> [EXERCISE PROMPT]: Please copy the leading lines of the entries below exactly, concluding with the line in which "RGB1 pin G: A12 -> A3" occurs.
*** Begin section ***
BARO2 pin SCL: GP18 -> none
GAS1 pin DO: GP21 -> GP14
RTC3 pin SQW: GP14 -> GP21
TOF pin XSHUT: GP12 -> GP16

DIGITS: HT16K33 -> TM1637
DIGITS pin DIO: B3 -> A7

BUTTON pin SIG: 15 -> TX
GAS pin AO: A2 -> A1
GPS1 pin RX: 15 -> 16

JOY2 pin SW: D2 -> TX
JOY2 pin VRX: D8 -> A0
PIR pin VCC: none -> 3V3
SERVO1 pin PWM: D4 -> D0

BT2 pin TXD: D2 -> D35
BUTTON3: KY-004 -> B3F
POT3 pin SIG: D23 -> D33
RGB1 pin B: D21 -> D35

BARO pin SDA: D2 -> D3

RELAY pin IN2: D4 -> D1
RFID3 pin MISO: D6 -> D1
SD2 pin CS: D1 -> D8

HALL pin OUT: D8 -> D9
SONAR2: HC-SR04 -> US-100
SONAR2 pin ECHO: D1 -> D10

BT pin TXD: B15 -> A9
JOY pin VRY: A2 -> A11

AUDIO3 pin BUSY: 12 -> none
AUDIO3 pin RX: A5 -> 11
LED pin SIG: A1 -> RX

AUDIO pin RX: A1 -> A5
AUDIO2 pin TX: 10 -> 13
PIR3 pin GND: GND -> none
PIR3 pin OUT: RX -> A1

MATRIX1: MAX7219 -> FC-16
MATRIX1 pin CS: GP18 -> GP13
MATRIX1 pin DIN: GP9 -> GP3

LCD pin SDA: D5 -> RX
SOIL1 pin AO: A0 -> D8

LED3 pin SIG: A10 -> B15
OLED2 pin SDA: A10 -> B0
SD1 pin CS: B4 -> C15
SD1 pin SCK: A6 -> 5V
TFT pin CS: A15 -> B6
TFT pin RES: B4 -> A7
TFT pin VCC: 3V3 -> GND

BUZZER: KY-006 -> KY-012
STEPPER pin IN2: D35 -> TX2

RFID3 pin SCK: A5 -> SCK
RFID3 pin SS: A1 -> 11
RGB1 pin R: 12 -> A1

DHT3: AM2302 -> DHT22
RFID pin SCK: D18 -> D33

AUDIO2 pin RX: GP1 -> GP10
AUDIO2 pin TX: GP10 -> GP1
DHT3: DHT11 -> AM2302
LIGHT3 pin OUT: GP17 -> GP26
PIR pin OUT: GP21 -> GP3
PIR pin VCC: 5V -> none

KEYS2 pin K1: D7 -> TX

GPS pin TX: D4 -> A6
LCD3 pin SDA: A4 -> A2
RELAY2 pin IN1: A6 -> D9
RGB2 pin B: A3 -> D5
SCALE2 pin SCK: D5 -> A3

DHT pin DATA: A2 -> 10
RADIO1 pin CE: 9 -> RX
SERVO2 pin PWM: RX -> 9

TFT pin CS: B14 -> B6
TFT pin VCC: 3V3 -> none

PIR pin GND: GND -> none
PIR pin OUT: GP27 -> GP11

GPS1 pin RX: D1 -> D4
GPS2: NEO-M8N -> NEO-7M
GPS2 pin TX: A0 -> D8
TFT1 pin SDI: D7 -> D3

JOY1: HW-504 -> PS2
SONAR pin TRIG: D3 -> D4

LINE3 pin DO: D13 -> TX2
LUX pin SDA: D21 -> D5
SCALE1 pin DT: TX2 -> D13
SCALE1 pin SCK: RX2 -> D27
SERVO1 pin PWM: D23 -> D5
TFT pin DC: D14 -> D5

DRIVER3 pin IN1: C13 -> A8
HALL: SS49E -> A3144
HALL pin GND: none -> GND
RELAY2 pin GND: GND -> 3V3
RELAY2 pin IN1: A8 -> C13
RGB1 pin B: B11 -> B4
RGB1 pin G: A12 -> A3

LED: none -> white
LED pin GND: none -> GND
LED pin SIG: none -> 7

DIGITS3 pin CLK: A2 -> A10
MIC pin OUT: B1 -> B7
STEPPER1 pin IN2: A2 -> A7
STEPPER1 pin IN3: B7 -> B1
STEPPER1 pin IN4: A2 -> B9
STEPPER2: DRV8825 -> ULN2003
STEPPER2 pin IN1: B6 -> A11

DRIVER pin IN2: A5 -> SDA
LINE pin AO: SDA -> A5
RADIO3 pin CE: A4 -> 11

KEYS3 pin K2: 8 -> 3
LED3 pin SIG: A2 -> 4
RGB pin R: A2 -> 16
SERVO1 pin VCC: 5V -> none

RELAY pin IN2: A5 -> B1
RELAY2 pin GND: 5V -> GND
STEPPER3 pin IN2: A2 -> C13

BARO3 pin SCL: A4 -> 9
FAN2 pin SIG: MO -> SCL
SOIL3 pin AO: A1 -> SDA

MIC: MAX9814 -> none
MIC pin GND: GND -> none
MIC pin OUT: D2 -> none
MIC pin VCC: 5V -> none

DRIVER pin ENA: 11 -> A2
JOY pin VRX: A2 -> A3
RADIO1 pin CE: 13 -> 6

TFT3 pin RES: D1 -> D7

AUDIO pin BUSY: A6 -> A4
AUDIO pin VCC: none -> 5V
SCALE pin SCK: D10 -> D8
*** End section ***
> [ANSWER TO THIS TASK]:
BARO2 pin SCL: GP18 -> none
GAS1 pin DO: GP21 -> GP14
RTC3 pin SQW: GP14 -> GP21
TOF pin XSHUT: GP12 -> GP16

DIGITS: HT16K33 -> TM1637
DIGITS pin DIO: B3 -> A7

BUTTON pin SIG: 15 -> TX
GAS pin AO: A2 -> A1
GPS1 pin RX: 15 -> 16

JOY2 pin SW: D2 -> TX
JOY2 pin VRX: D8 -> A0
PIR pin VCC: none -> 3V3
SERVO1 pin PWM: D4 -> D0

BT2 pin TXD: D2 -> D35
BUTTON3: KY-004 -> B3F
POT3 pin SIG: D23 -> D33
RGB1 pin B: D21 -> D35

BARO pin SDA: D2 -> D3

RELAY pin IN2: D4 -> D1
RFID3 pin MISO: D6 -> D1
SD2 pin CS: D1 -> D8

HALL pin OUT: D8 -> D9
SONAR2: HC-SR04 -> US-100
SONAR2 pin ECHO: D1 -> D10

BT pin TXD: B15 -> A9
JOY pin VRY: A2 -> A11

AUDIO3 pin BUSY: 12 -> none
AUDIO3 pin RX: A5 -> 11
LED pin SIG: A1 -> RX

AUDIO pin RX: A1 -> A5
AUDIO2 pin TX: 10 -> 13
PIR3 pin GND: GND -> none
PIR3 pin OUT: RX -> A1

MATRIX1: MAX7219 -> FC-16
MATRIX1 pin CS: GP18 -> GP13
MATRIX1 pin DIN: GP9 -> GP3

LCD pin SDA: D5 -> RX
SOIL1 pin AO: A0 -> D8

LED3 pin SIG: A10 -> B15
OLED2 pin SDA: A10 -> B0
SD1 pin CS: B4 -> C15
SD1 pin SCK: A6 -> 5V
TFT pin CS: A15 -> B6
TFT pin RES: B4 -> A7
TFT pin VCC: 3V3 -> GND

BUZZER: KY-006 -> KY-012
STEPPER pin IN2: D35 -> TX2

RFID3 pin SCK: A5 -> SCK
RFID3 pin SS: A1 -> 11
RGB1 pin R: 12 -> A1

DHT3: AM2302 -> DHT22
RFID pin SCK: D18 -> D33

AUDIO2 pin RX: GP1 -> GP10
AUDIO2 pin TX: GP10 -> GP1
DHT3: DHT11 -> AM2302
LIGHT3 pin OUT: GP17 -> GP26
PIR pin OUT: GP21 -> GP3
PIR pin VCC: 5V -> none

KEYS2 pin K1: D7 -> TX

GPS pin TX: D4 -> A6
LCD3 pin SDA: A4 -> A2
RELAY2 pin IN1: A6 -> D9
RGB2 pin B: A3 -> D5
SCALE2 pin SCK: D5 -> A3

DHT pin DATA: A2 -> 10
RADIO1 pin CE: 9 -> RX
SERVO2 pin PWM: RX -> 9

TFT pin CS: B14 -> B6
TFT pin VCC: 3V3 -> none

PIR pin GND: GND -> none
PIR pin OUT: GP27 -> GP11

GPS1 pin RX: D1 -> D4
GPS2: NEO-M8N -> NEO-7M
GPS2 pin TX: A0 -> D8
TFT1 pin SDI: D7 -> D3

JOY1: HW-504 -> PS2
SONAR pin TRIG: D3 -> D4

LINE3 pin DO: D13 -> TX2
LUX pin SDA: D21 -> D5
SCALE1 pin DT: TX2 -> D13
SCALE1 pin SCK: RX2 -> D27
SERVO1 pin PWM: D23 -> D5
TFT pin DC: D14 -> D5

DRIVER3 pin IN1: C13 -> A8
HALL: SS49E -> A3144
HALL pin GND: none -> GND
RELAY2 pin GND: GND -> 3V3
RELAY2 pin IN1: A8 -> C13
RGB1 pin B: B11 -> B4
RGB1 pin G: A12 -> A3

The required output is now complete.